**What to do**. Every entry below needs to be printed again exactly, with its pictures left out.

**Records to process**.

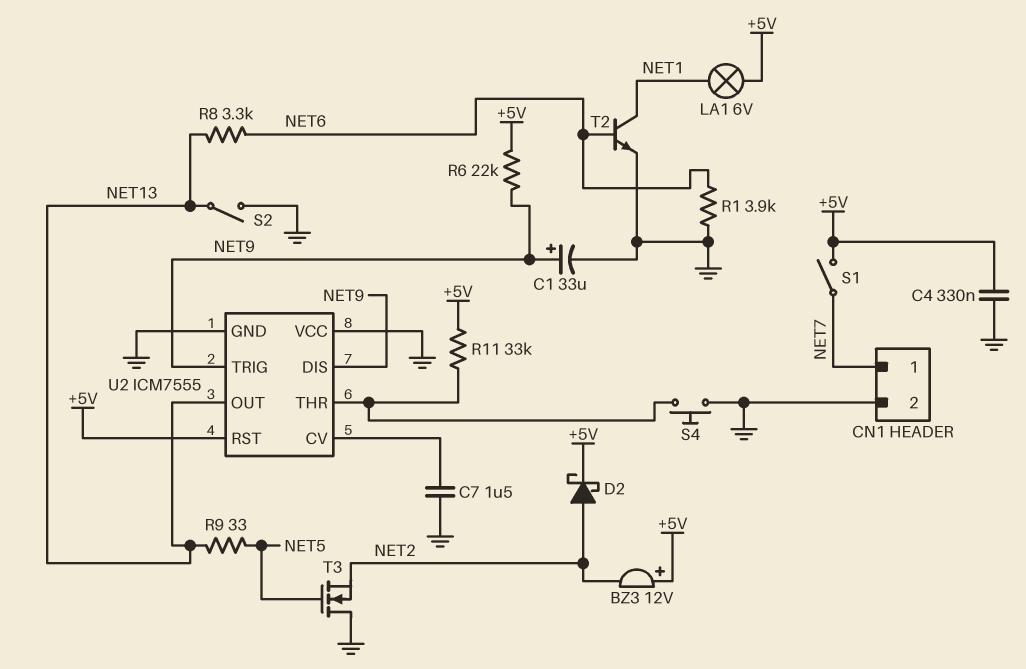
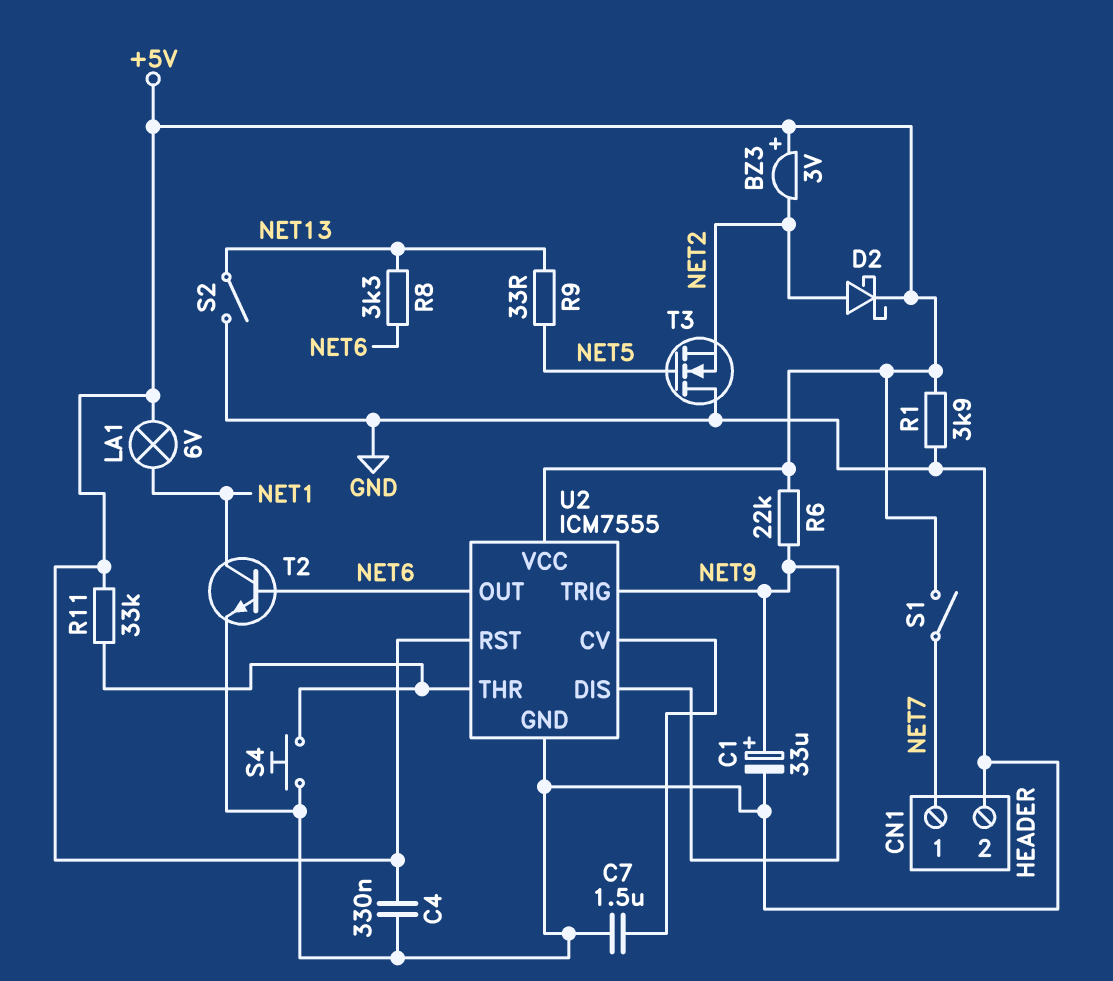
BZ3: buzzer 12V (plus +5V, minus NET2) -> buzzer 3V (plus +5V, minus NET2)
R1: 3.9k (GND, NET6) -> 3.9k (+5V, GND)
U2 pin OUT: NET13 -> NET6
U2 pin VCC: GND -> +5V

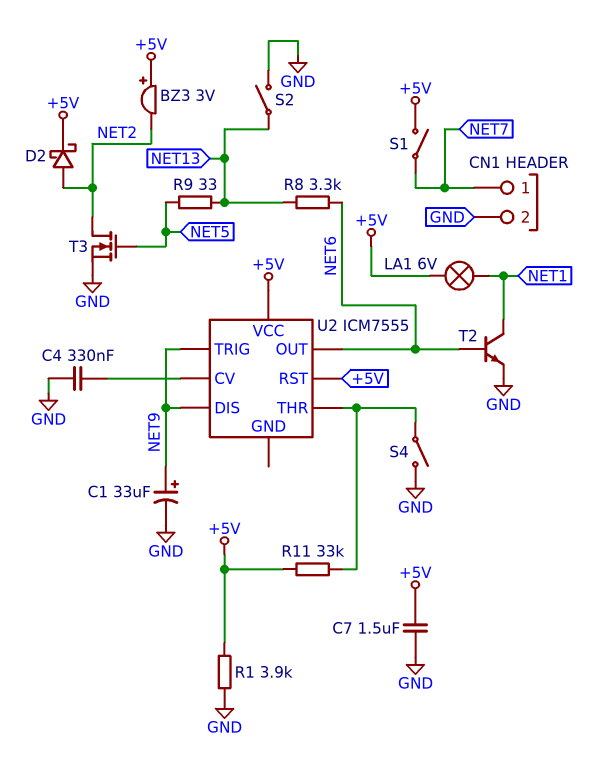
C4: 330nF (+5V, GND) -> 330nF (GND, U2/CV)
C7: 1.5uF (GND, U2/CV) -> 1.5uF (+5V, GND)
R6: 22k (+5V, NET9) -> none
S4: button (GND, U2/THR) -> switch (GND, U2/THR)
T3: NMOS (G NET5, D GND, S NET2) -> NMOS (G NET5, D NET2, S GND)
U2 pin GND: GND -> none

**Solution to the problem**.
BZ3: buzzer 12V (plus +5V, minus NET2) -> buzzer 3V (plus +5V, minus NET2)
R1: 3.9k (GND, NET6) -> 3.9k (+5V, GND)
U2 pin OUT: NET13 -> NET6
U2 pin VCC: GND -> +5V

C4: 330nF (+5V, GND) -> 330nF (GND, U2/CV)
C7: 1.5uF (GND, U2/CV) -> 1.5uF (+5V, GND)
R6: 22k (+5V, NET9) -> none
S4: button (GND, U2/THR) -> switch (GND, U2/THR)
T3: NMOS (G NET5, D GND, S NET2) -> NMOS (G NET5, D NET2, S GND)
U2 pin GND: GND -> none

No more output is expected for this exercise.